Supplied records -
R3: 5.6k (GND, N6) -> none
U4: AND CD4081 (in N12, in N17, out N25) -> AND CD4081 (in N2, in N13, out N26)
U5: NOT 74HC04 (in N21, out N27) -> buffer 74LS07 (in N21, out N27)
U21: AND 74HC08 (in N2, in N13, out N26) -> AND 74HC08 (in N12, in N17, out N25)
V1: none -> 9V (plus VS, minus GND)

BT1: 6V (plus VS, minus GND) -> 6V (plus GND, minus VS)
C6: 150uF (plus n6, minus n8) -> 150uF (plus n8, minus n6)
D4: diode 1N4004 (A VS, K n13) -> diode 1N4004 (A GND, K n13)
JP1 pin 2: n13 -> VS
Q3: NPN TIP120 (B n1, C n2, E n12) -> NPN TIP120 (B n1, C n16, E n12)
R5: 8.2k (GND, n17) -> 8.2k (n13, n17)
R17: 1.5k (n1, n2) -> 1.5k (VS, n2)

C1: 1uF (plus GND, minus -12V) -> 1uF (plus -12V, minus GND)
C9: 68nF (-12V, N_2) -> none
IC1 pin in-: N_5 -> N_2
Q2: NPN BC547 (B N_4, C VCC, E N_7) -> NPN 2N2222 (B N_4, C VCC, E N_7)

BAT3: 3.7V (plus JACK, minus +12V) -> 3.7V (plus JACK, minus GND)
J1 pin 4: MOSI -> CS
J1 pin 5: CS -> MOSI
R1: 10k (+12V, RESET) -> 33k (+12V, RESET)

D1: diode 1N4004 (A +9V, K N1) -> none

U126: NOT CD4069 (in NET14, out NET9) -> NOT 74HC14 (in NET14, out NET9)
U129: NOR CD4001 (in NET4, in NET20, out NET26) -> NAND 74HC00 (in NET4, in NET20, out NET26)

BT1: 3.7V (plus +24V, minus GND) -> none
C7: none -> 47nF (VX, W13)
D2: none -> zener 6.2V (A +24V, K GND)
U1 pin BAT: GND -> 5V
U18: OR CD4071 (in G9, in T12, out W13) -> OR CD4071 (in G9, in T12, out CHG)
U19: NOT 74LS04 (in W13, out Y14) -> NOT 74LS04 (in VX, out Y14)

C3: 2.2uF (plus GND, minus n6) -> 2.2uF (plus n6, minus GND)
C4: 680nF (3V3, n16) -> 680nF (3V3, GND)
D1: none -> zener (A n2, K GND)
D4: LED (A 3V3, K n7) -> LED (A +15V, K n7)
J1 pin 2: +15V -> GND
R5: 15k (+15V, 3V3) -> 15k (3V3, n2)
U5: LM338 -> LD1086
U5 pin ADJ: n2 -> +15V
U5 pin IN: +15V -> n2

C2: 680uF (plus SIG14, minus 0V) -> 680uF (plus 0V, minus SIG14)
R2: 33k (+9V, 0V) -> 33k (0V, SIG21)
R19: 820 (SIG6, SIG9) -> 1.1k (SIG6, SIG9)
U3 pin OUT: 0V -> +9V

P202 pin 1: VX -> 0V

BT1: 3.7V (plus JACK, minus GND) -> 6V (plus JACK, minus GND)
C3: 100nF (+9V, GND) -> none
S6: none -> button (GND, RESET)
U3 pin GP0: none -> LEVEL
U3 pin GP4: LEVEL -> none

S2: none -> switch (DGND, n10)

Exercise - Could you write out, exactly as given, the lines from the one holding "U5: LM338 -> LD1086" through the end of the listing, and nothing else?

Expected answer -
U5: LM338 -> LD1086
U5 pin ADJ: n2 -> +15V
U5 pin IN: +15V -> n2

C2: 680uF (plus SIG14, minus 0V) -> 680uF (plus 0V, minus SIG14)
R2: 33k (+9V, 0V) -> 33k (0V, SIG21)
R19: 820 (SIG6, SIG9) -> 1.1k (SIG6, SIG9)
U3 pin OUT: 0V -> +9V

P202 pin 1: VX -> 0V

BT1: 3.7V (plus JACK, minus GND) -> 6V (plus JACK, minus GND)
C3: 100nF (+9V, GND) -> none
S6: none -> button (GND, RESET)
U3 pin GP0: none -> LEVEL
U3 pin GP4: LEVEL -> none

S2: none -> switch (DGND, n10)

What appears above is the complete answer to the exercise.